**Your task**
In the entries below, the word "tile" appears on some lines. Copy each of those lines.

**Supplied information**

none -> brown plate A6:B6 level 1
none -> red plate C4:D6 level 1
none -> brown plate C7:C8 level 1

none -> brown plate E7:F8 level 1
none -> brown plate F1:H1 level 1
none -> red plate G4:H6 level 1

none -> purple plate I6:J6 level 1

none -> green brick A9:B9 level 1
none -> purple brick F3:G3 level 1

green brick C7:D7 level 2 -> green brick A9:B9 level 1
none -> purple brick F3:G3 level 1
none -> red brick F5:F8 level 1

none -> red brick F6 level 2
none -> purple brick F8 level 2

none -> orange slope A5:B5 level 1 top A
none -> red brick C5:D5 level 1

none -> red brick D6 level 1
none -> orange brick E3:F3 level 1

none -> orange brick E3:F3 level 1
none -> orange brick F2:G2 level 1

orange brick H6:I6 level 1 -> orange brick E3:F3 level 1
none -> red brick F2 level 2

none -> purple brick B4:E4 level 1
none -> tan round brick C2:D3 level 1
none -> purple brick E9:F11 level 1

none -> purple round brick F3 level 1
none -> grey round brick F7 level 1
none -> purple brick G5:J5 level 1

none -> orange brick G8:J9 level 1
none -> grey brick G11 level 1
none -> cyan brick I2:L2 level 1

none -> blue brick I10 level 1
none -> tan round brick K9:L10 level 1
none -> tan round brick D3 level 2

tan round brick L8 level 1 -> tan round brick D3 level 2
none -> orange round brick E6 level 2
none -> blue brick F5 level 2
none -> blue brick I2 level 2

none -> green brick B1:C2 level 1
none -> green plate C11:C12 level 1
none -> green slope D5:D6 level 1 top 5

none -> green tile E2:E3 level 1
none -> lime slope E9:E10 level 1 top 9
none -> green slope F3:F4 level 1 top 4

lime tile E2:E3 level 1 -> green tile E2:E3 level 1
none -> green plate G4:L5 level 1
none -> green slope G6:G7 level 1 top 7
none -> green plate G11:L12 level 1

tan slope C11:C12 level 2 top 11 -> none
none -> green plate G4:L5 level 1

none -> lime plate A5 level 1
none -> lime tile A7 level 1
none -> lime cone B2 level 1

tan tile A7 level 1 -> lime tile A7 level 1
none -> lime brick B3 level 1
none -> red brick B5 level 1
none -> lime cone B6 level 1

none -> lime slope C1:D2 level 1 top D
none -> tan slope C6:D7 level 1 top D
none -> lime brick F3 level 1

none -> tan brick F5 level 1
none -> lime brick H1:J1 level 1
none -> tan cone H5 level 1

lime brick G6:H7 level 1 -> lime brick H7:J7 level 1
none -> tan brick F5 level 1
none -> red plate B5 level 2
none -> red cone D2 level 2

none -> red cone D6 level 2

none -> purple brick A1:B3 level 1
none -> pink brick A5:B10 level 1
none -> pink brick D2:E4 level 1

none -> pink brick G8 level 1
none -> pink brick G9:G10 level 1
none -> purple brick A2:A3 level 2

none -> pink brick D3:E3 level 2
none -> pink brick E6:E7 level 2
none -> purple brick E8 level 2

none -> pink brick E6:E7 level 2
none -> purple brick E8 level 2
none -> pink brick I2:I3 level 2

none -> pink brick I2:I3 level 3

**Solution for this problem**
none -> green tile E2:E3 level 1
lime tile E2:E3 level 1 -> green tile E2:E3 level 1
none -> lime tile A7 level 1
tan tile A7 level 1 -> lime tile A7 level 1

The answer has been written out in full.